(WHAT TO DO)
Could the data below be printed out exactly, with the pictures left out?

(EXTRACTED MATERIAL)
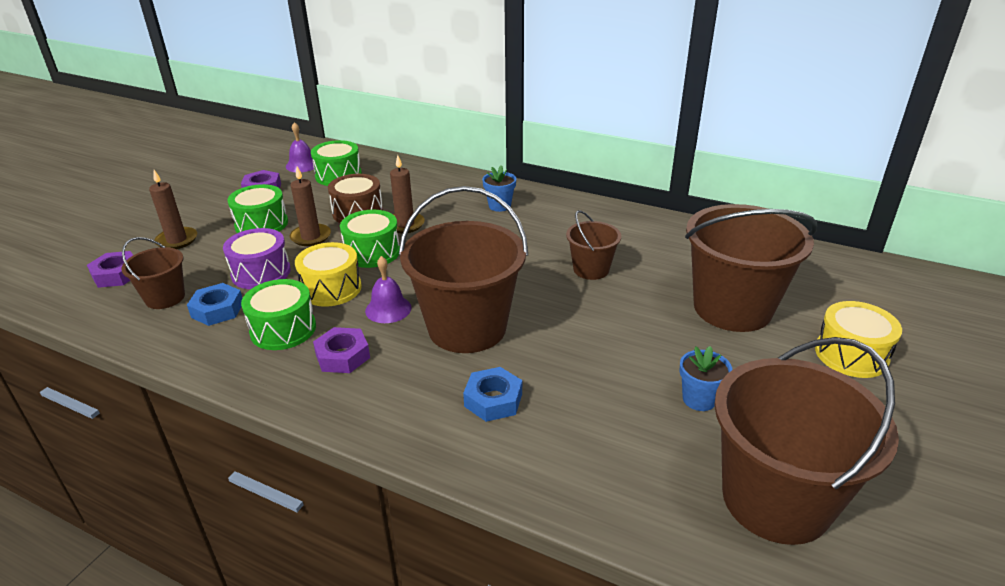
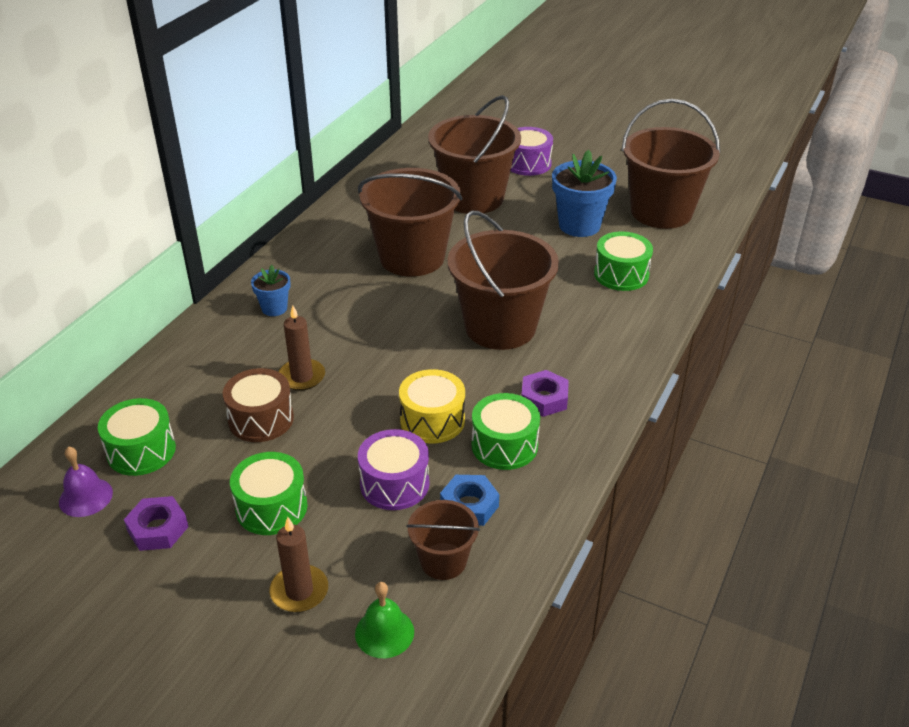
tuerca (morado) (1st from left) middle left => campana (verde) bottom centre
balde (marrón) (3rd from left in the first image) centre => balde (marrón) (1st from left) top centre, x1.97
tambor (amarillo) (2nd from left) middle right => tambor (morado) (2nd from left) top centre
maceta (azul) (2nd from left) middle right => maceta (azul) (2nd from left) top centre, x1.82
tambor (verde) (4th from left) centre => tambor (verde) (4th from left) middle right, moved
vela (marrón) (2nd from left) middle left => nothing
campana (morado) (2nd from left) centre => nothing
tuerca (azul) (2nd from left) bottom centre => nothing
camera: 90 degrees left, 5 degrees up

(SOLUTION TO THIS EXERCISE)
tuerca (morado) (1st from left) middle left => campana (verde) bottom centre
balde (marrón) (3rd from left in the first image) centre => balde (marrón) (1st from left) top centre, x1.97
tambor (amarillo) (2nd from left) middle right => tambor (morado) (2nd from left) top centre
maceta (azul) (2nd from left) middle right => maceta (azul) (2nd from left) top centre, x1.82
tambor (verde) (4th from left) centre => tambor (verde) (4th from left) middle right, moved
vela (marrón) (2nd from left) middle left => nothing
campana (morado) (2nd from left) centre => nothing
tuerca (azul) (2nd from left) bottom centre => nothing
camera: 90 degrees left, 5 degrees up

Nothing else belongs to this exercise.